Problem requirements » Reprint all of the data below exactly as shown and skip every image.

Raw data »

'''

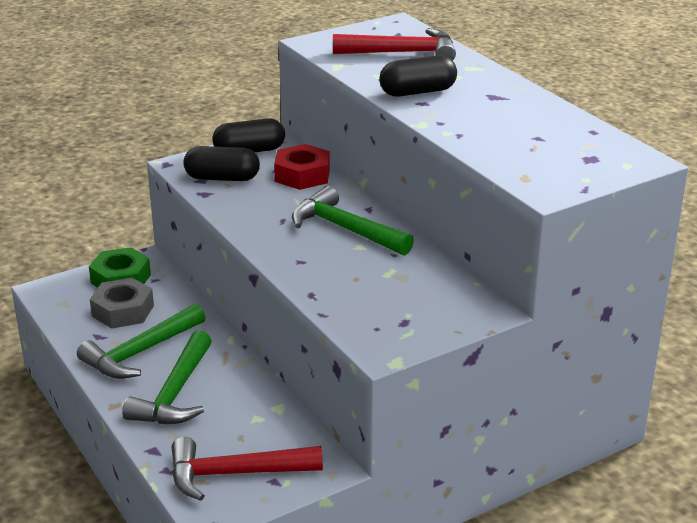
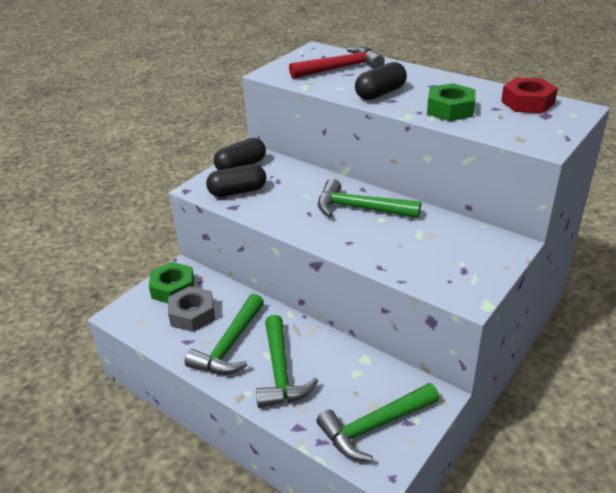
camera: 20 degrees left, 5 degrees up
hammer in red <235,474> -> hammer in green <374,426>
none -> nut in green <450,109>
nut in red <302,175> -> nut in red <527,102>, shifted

'''

Output below »
camera: 20 degrees left, 5 degrees up
hammer in red <235,474> -> hammer in green <374,426>
none -> nut in green <450,109>
nut in red <302,175> -> nut in red <527,102>, shifted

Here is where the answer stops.